◆ PROVIDED MATERIAL:

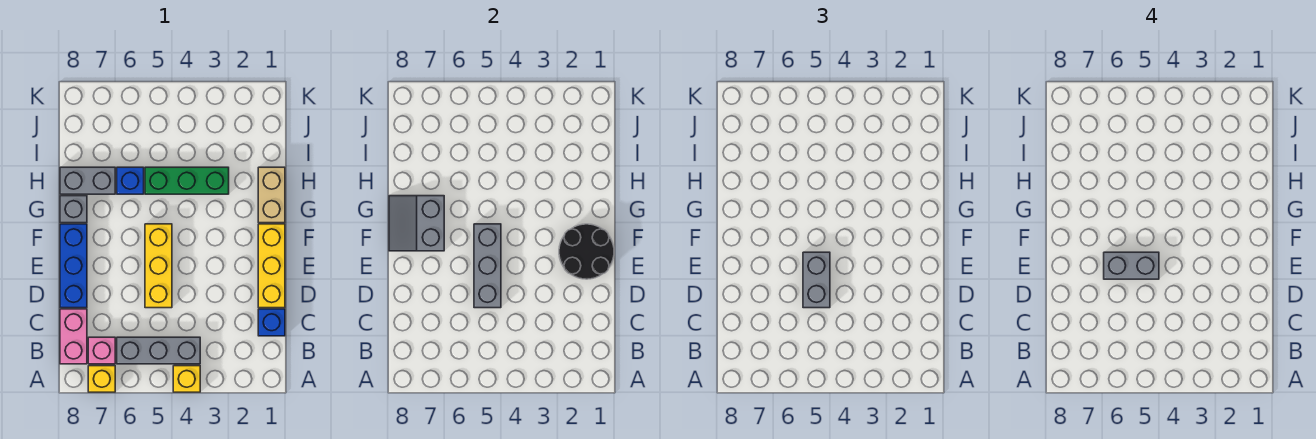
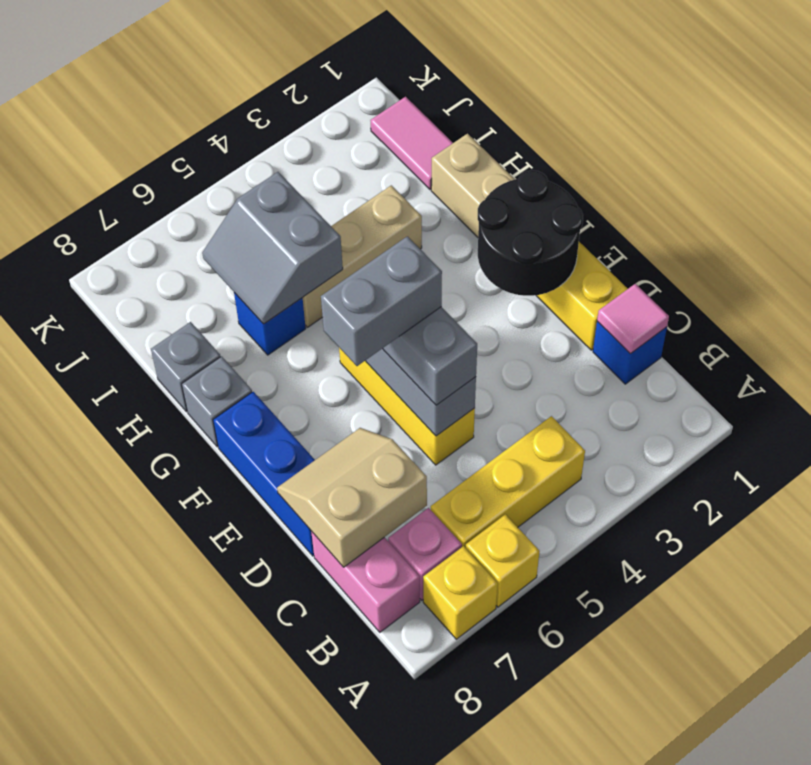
yellow 1x1 brick [173,366,200,392] -> yellow 1x1 brick moved to [466,514,540,607]
grey 1x3 brick [117,337,200,364] -> yellow 1x3 brick [430,416,585,548]
none -> pink 1x1 tile [597,284,669,354]
none -> tan 2x2 slope [277,428,427,567]
grey 2x2 slope [389,196,444,251] -> grey 2x2 slope moved to [202,172,343,324]
green 1x3 brick [145,167,229,194] -> tan 1x3 brick [302,185,422,327]
grey 1x2 brick [60,167,115,194] -> grey 1x1 brick [151,322,221,412]
none -> pink 1x2 tile [370,97,453,190]

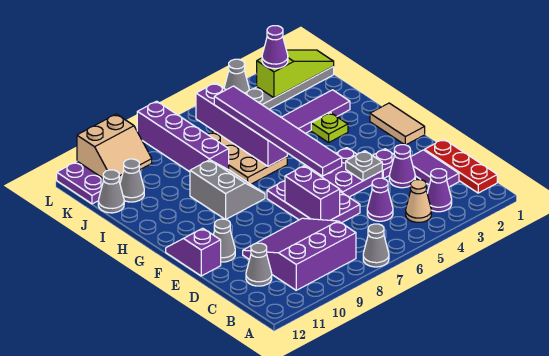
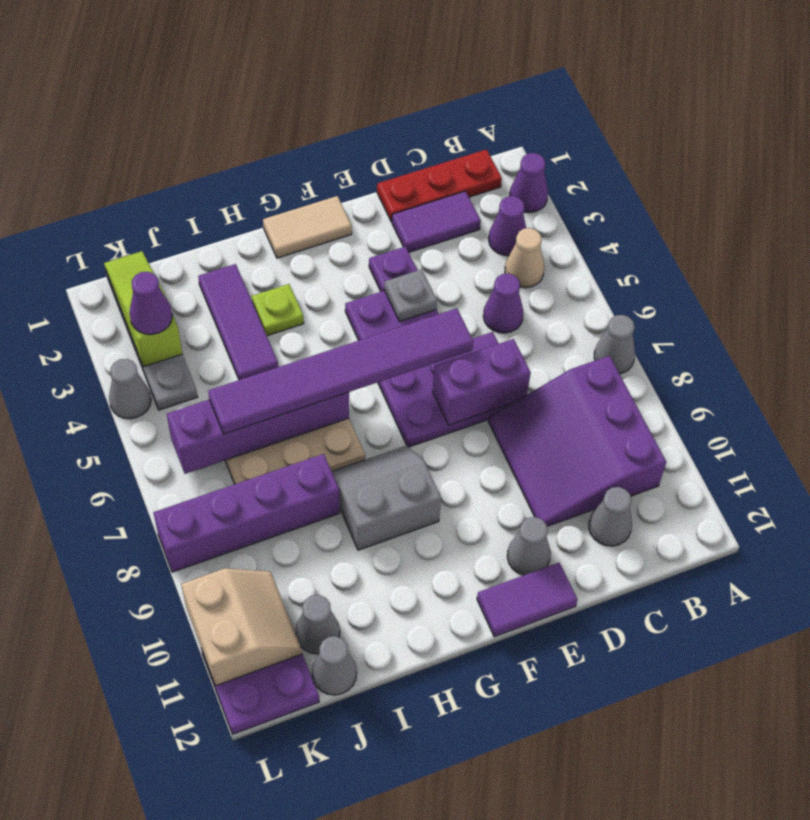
purple 1x1 cone [389,145,415,188] -> purple 1x1 cone moved to [510,153,548,213]
purple 1x2 slope [166,228,221,276] -> purple 1x2 tile [477,563,577,637]

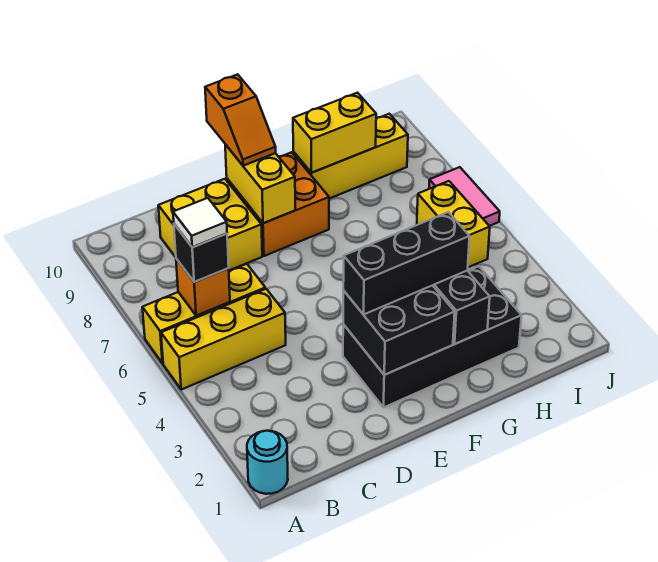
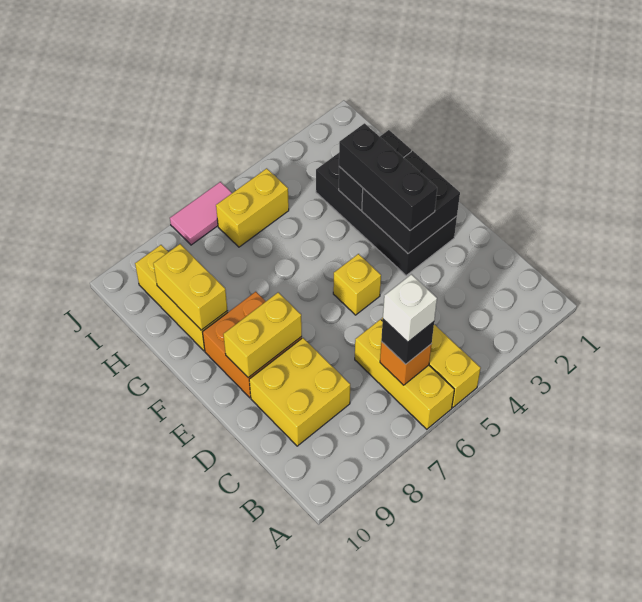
cyan 1x1 round brick [247,431,288,494] -> none
white 1x1 tile [173,198,227,247] -> white 1x1 brick [383,274,437,342]
none -> yellow 1x1 brick [333,254,381,315]
orange 1x2 slope [205,74,276,166] -> none

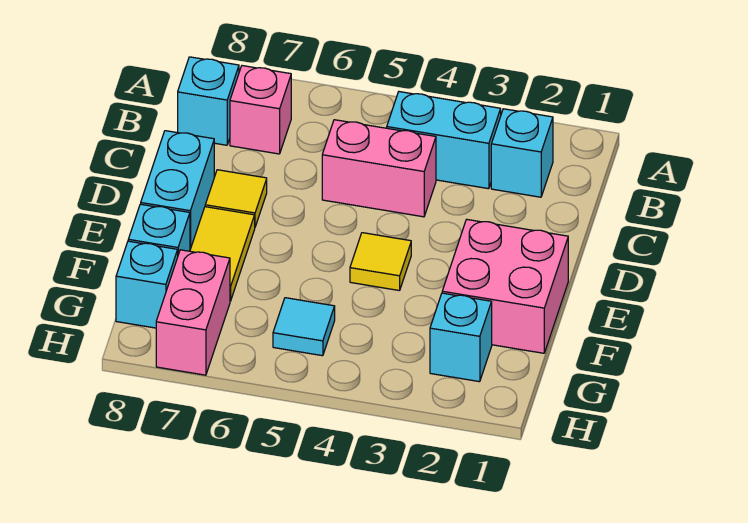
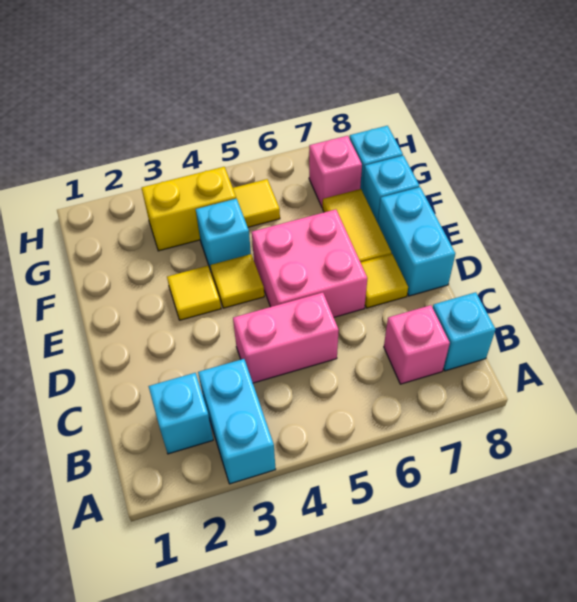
cyan 1x2 brick [387,92,501,189] -> cyan 1x2 brick turned to [198,359,276,484]
pink 2x2 brick [442,219,568,353] -> pink 2x2 brick moved to [252,209,367,317]
none -> yellow 1x1 tile [167,266,221,320]
cyan 1x1 brick [430,293,492,382] -> cyan 1x1 brick moved to [196,199,251,273]
none -> yellow 1x2 brick [142,167,236,251]
cyan 1x1 tile [273,298,335,356] -> yellow 1x1 tile [233,179,280,227]
pink 1x2 brick [156,250,230,375] -> pink 1x1 brick [309,136,362,208]

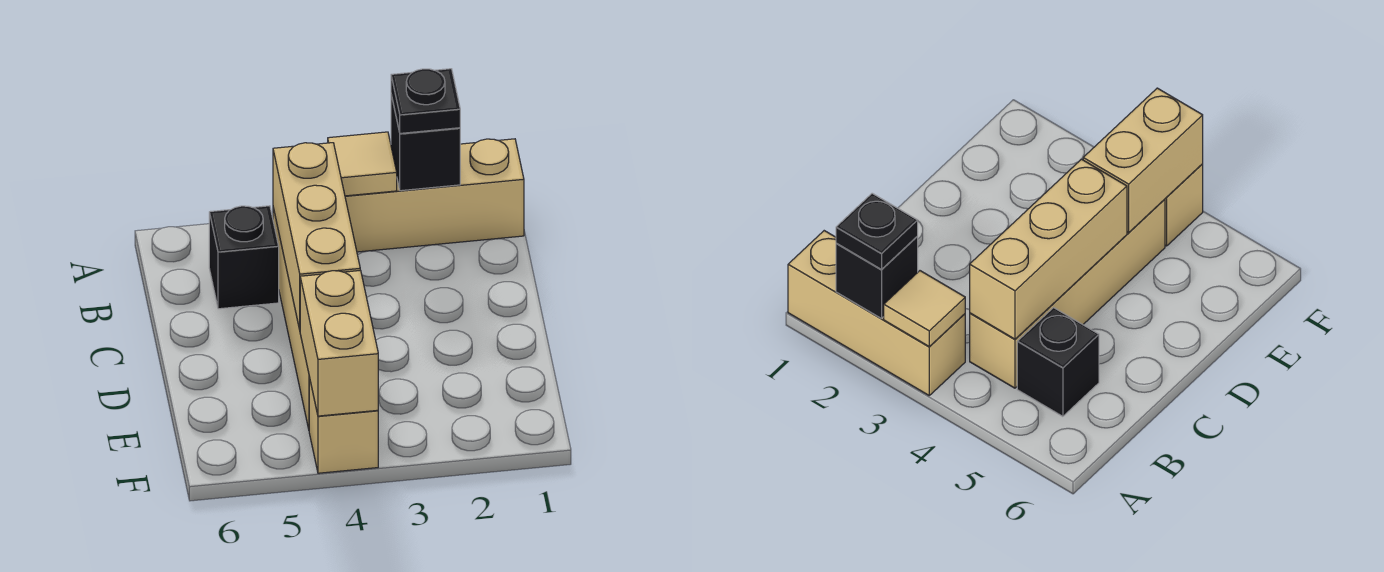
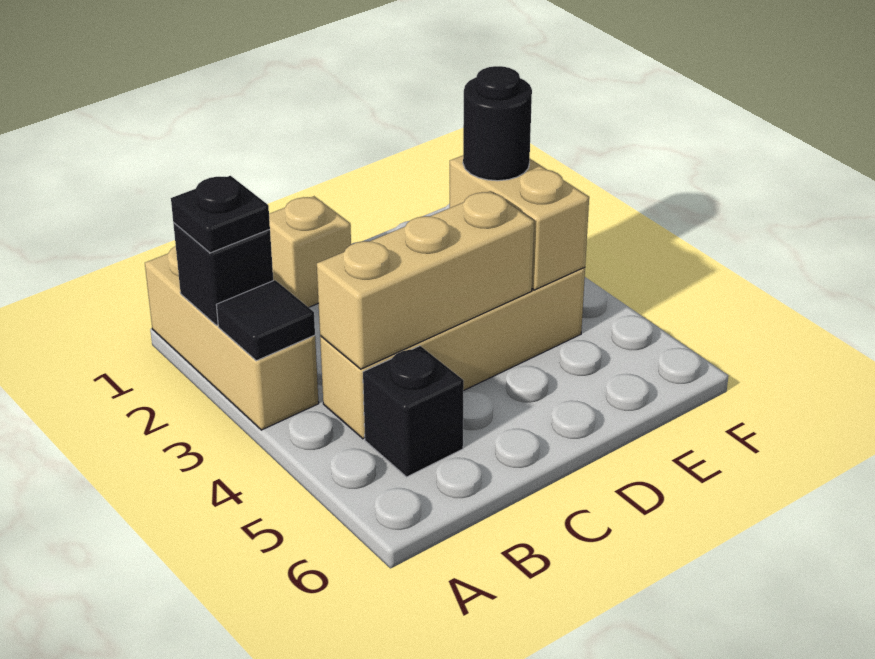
tan 1x1 tile [328,132,397,196] -> black 1x1 tile [216,280,315,361]
none -> black 1x1 round brick [463,66,532,181]
tan 1x2 brick [300,270,378,416] -> tan 1x2 brick turned to [450,156,589,290]
tan 1x1 brick [309,377,378,473] -> tan 1x1 brick moved to [269,196,351,307]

◆ INSTRUCTIONS FOR THE TASK: Search the material for the word "grey" and copy each line where it occurs.

◆ RESULT BELOW:
grey 1x3 brick [117,337,200,364] -> yellow 1x3 brick [430,416,585,548]
grey 2x2 slope [389,196,444,251] -> grey 2x2 slope moved to [202,172,343,324]
grey 1x2 brick [60,167,115,194] -> grey 1x1 brick [151,322,221,412]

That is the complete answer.